• What to work on
In the listing below, find the line holding "The yellow lemon" and the line holding "The brown pawn". Write out those two lines and all lines between, exactly, and nothing more.

• Exercise material
*** Begin section ***

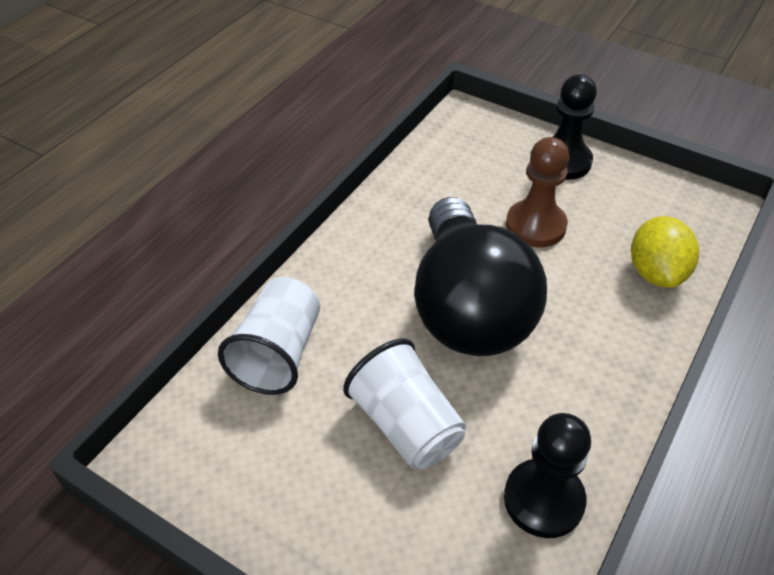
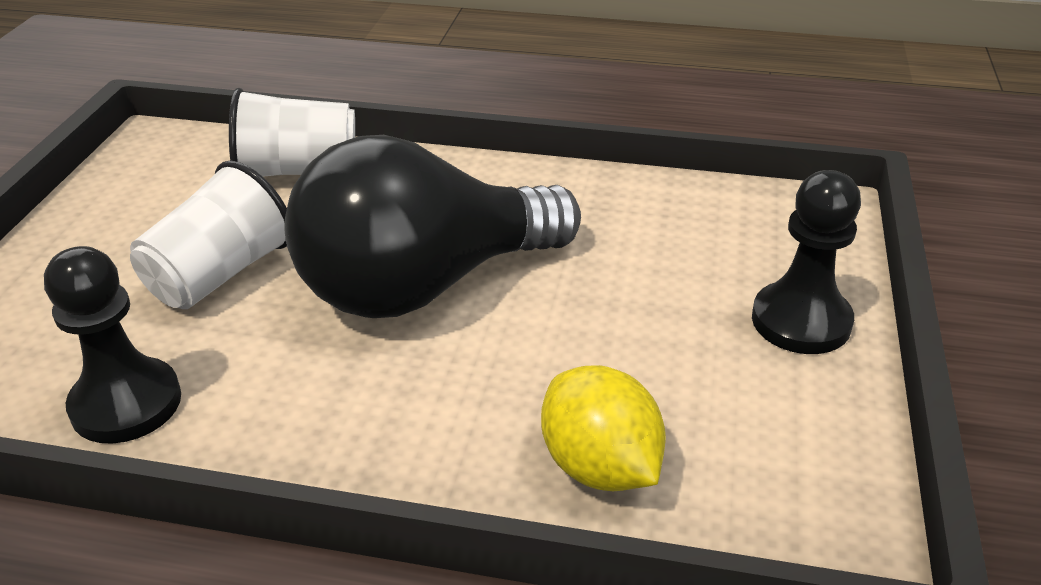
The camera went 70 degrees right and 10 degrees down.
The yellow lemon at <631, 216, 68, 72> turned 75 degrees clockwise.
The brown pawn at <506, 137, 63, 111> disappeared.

*** End section ***
*** Begin section ***

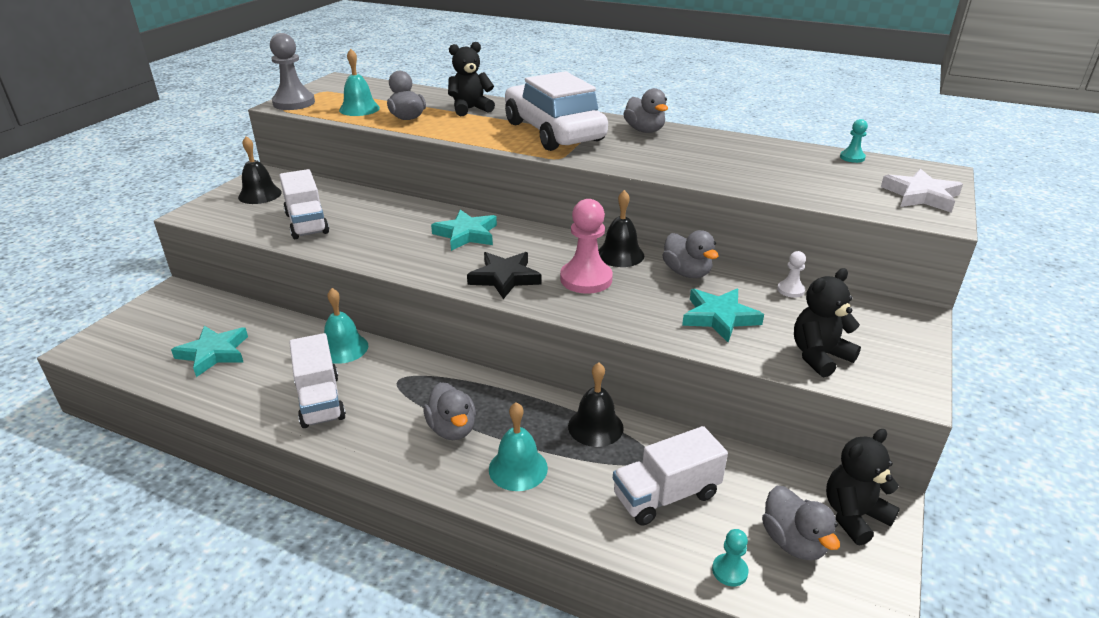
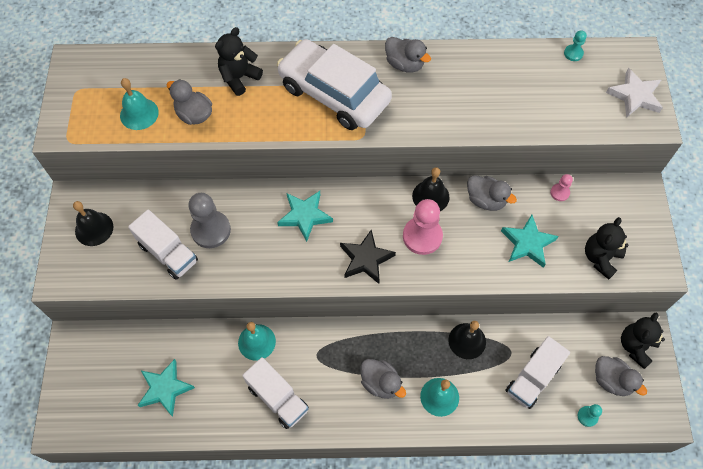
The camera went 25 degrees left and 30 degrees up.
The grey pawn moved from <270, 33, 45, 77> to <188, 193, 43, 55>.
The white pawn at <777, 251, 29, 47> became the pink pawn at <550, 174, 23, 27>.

*** End section ***

• Answer to the exercise
The yellow lemon at <631, 216, 68, 72> turned 75 degrees clockwise.
The brown pawn at <506, 137, 63, 111> disappeared.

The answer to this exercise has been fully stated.